WHAT IS REQUIRED — Only one stretch of the records below is wanted: the lines from the one holding "black plate B2:C5" through the one holding "green brick D2:E2". Return it exactly, both ends included.

━━━━━ EXTRACTED DATA ━━━━━

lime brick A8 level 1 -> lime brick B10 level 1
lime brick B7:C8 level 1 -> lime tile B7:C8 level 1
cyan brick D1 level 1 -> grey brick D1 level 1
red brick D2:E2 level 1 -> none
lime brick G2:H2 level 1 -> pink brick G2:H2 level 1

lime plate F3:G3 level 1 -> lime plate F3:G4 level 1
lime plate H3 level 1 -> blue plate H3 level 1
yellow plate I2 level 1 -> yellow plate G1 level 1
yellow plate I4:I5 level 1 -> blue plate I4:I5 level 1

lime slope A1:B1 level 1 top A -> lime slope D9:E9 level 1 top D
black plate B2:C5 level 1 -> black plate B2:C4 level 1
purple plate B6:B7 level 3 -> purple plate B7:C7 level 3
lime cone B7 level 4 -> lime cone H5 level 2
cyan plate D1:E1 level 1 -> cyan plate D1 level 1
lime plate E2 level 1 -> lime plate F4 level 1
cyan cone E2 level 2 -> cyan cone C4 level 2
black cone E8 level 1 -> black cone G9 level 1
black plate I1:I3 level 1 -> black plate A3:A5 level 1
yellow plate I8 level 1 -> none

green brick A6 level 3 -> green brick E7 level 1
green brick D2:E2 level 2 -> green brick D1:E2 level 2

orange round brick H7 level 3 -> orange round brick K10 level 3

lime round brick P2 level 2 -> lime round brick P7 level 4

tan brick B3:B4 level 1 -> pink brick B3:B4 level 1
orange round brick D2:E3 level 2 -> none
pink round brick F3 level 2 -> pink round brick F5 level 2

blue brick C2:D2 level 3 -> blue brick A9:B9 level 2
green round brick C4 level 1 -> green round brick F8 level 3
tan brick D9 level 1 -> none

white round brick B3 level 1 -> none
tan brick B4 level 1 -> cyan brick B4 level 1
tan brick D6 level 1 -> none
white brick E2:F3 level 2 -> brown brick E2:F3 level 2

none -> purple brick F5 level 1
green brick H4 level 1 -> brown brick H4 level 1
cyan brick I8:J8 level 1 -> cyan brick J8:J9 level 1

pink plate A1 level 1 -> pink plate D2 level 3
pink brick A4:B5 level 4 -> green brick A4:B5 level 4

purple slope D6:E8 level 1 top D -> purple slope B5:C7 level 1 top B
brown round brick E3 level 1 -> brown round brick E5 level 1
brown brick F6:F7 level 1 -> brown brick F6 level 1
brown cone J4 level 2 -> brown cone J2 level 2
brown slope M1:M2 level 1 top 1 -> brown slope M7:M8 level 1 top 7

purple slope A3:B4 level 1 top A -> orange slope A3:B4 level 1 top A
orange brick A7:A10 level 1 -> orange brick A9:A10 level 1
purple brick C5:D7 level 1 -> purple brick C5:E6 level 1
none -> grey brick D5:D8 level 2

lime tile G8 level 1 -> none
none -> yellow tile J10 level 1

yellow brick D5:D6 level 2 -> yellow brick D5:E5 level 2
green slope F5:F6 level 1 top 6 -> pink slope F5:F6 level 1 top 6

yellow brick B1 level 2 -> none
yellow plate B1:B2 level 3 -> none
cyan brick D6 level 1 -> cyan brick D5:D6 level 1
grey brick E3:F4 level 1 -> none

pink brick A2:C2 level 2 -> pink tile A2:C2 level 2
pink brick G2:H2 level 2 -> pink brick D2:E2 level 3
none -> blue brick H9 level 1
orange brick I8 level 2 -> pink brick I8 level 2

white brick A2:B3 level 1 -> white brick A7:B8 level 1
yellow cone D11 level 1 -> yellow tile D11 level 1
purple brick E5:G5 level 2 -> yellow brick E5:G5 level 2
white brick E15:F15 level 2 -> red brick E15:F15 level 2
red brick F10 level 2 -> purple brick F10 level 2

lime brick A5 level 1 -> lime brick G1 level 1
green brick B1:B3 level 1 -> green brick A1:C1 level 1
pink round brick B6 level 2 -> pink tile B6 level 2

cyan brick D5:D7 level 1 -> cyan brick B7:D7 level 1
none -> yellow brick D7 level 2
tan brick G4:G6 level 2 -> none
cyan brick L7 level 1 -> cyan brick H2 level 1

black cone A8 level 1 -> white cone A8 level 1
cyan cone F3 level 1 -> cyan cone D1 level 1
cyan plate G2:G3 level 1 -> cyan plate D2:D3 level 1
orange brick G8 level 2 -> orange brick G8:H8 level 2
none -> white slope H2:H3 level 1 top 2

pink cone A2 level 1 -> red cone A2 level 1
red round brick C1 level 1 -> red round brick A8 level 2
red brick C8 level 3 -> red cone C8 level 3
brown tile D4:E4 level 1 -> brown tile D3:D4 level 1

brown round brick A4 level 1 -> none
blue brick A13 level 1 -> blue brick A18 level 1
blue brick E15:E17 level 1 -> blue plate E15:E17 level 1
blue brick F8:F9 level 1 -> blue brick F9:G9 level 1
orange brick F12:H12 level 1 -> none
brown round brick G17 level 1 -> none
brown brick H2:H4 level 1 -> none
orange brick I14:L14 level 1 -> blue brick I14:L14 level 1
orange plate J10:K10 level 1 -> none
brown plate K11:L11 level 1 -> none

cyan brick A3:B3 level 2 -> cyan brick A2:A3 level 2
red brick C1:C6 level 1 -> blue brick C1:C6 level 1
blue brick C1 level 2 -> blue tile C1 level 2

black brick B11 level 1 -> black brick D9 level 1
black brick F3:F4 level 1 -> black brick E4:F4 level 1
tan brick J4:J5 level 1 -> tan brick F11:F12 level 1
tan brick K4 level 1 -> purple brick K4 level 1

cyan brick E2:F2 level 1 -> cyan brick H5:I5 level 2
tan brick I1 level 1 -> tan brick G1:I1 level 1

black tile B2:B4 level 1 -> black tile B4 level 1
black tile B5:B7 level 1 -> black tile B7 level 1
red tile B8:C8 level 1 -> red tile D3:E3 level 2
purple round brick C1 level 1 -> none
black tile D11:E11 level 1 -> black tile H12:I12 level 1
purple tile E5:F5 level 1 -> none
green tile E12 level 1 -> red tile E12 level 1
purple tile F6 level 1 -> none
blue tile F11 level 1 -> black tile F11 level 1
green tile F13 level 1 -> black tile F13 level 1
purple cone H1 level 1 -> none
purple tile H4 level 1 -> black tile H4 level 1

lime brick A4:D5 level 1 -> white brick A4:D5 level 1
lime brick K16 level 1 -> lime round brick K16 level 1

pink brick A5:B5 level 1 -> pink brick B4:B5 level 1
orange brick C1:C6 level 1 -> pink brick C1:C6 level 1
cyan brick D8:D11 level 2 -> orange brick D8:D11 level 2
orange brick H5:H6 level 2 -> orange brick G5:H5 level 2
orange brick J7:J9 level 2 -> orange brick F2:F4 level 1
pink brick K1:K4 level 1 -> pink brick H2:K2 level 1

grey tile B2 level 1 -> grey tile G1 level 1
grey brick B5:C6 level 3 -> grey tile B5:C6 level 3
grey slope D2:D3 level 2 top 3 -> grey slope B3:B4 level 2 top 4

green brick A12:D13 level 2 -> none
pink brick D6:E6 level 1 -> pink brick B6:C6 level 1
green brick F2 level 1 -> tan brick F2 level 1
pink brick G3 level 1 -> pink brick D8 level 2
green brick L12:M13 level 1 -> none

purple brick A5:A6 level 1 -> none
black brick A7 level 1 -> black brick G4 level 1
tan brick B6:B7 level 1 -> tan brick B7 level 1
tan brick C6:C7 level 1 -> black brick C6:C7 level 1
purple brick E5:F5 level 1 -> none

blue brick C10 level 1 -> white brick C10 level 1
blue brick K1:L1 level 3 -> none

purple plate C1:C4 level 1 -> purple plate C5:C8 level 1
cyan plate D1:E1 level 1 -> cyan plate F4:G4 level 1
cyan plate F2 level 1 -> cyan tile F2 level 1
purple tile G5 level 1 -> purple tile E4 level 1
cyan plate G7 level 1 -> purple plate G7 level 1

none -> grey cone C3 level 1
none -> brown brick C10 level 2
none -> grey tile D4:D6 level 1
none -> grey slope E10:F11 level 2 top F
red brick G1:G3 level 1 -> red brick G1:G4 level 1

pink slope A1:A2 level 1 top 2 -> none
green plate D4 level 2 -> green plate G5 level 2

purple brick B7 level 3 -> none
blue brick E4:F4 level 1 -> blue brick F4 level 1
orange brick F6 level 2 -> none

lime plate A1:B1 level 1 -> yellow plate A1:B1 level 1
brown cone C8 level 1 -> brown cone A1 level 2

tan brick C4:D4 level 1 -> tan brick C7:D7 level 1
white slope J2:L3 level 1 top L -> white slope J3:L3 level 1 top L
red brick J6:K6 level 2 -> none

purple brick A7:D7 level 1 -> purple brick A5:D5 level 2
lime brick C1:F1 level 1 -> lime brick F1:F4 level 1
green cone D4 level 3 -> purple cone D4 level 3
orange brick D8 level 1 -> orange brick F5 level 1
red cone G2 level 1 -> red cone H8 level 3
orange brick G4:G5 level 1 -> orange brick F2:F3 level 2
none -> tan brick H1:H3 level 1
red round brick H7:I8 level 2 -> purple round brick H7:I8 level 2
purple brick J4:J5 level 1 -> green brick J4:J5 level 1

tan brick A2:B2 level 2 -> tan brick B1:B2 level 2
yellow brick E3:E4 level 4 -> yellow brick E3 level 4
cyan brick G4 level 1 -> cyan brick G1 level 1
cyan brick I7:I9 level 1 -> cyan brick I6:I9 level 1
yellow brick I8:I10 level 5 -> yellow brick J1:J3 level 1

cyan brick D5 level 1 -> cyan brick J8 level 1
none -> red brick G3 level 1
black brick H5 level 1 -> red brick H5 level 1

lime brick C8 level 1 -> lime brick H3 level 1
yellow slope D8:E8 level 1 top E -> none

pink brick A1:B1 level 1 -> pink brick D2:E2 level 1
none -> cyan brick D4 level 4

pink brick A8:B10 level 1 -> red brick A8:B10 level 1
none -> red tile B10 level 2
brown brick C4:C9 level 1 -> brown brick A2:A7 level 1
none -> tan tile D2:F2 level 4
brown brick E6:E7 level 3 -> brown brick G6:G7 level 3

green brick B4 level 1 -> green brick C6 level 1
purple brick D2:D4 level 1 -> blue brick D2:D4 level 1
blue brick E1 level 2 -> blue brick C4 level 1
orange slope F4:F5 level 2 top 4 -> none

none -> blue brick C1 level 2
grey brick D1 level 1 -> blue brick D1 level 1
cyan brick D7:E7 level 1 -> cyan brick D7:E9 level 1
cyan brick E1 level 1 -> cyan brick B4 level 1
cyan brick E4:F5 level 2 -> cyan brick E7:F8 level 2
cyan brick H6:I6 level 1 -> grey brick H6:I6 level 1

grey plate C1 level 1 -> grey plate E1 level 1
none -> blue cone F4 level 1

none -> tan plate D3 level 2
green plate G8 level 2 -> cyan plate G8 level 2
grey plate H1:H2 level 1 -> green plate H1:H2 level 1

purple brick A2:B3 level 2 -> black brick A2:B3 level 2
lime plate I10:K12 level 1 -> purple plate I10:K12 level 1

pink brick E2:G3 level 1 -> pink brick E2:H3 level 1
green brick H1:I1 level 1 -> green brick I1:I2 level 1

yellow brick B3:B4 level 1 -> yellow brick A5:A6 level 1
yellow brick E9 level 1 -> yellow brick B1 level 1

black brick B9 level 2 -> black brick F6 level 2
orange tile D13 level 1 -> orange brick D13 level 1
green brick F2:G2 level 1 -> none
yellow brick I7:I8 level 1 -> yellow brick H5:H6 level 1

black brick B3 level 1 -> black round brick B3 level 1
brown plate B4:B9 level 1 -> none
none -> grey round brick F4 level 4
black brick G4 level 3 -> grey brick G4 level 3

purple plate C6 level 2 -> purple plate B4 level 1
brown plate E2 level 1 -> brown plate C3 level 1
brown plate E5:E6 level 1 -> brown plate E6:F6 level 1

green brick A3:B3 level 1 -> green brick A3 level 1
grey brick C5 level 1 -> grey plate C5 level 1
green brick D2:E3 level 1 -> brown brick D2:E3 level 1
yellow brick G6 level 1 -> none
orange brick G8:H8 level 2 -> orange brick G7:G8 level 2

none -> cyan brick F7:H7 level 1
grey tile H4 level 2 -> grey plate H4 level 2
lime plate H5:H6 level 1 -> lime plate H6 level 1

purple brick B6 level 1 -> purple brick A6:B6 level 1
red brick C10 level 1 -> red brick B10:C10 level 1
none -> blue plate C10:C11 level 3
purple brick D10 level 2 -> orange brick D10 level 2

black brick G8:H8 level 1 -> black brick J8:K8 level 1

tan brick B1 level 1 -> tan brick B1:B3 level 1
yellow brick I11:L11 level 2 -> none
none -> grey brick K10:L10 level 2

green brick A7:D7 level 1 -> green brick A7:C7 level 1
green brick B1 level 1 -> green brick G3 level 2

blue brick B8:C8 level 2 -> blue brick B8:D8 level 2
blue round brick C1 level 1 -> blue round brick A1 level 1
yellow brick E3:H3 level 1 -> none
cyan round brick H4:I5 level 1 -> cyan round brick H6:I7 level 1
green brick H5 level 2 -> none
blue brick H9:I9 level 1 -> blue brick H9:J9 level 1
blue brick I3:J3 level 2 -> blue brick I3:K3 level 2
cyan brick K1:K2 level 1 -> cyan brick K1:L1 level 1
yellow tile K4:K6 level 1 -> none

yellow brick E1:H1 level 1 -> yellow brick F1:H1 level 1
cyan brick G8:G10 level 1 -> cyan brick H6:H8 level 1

━━━━━

FINISHED TASK —
black plate B2:C5 level 1 -> black plate B2:C4 level 1
purple plate B6:B7 level 3 -> purple plate B7:C7 level 3
lime cone B7 level 4 -> lime cone H5 level 2
cyan plate D1:E1 level 1 -> cyan plate D1 level 1
lime plate E2 level 1 -> lime plate F4 level 1
cyan cone E2 level 2 -> cyan cone C4 level 2
black cone E8 level 1 -> black cone G9 level 1
black plate I1:I3 level 1 -> black plate A3:A5 level 1
yellow plate I8 level 1 -> none

green brick A6 level 3 -> green brick E7 level 1
green brick D2:E2 level 2 -> green brick D1:E2 level 2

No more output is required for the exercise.